## Material supplied
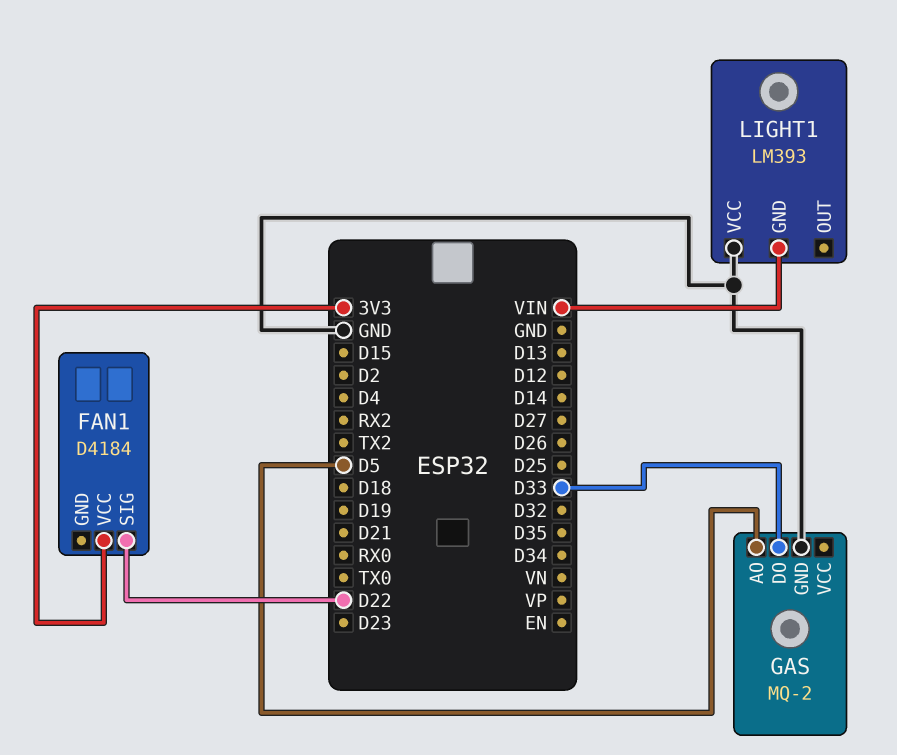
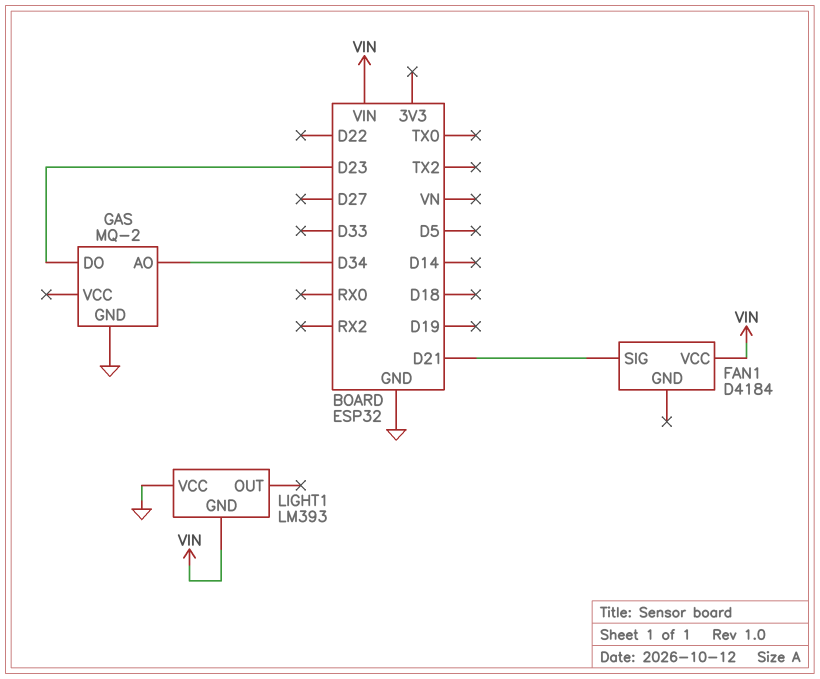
FAN1 pin SIG: D22 -> D21
FAN1 pin VCC: 3V3 -> VIN
GAS pin AO: D5 -> D34
GAS pin DO: D33 -> D23

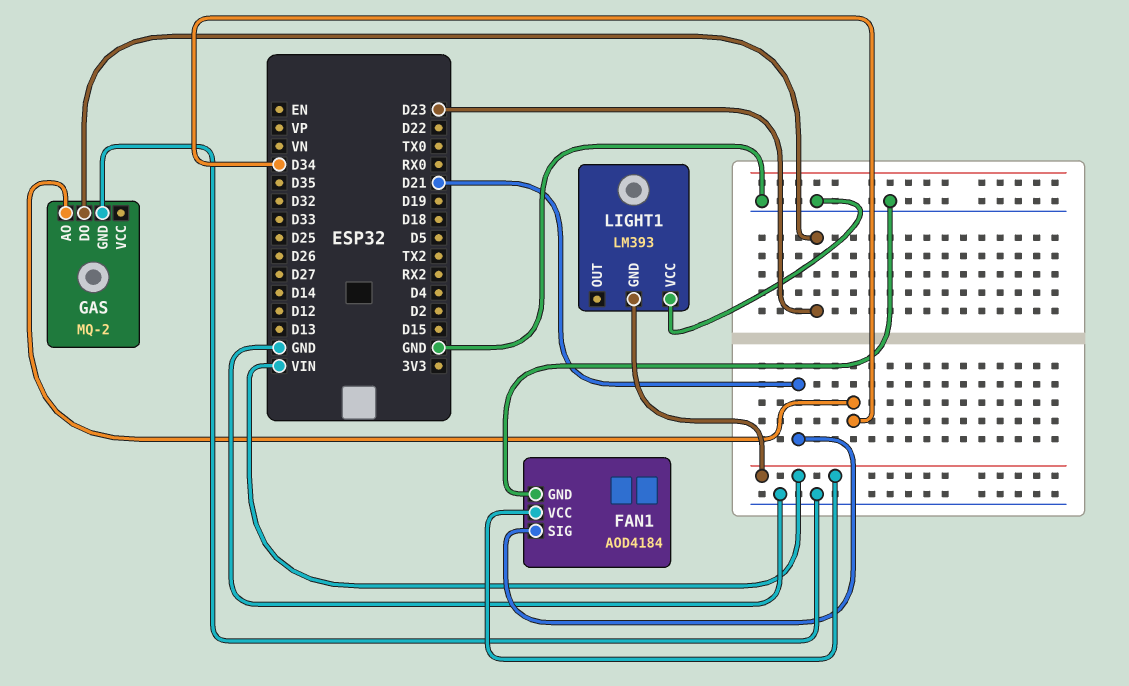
FAN1: D4184 -> AOD4184
FAN1 pin GND: none -> GND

## Work request
A faithful copy of every entry is needed, omitting each image.

## The answer
FAN1 pin SIG: D22 -> D21
FAN1 pin VCC: 3V3 -> VIN
GAS pin AO: D5 -> D34
GAS pin DO: D33 -> D23

FAN1: D4184 -> AOD4184
FAN1 pin GND: none -> GND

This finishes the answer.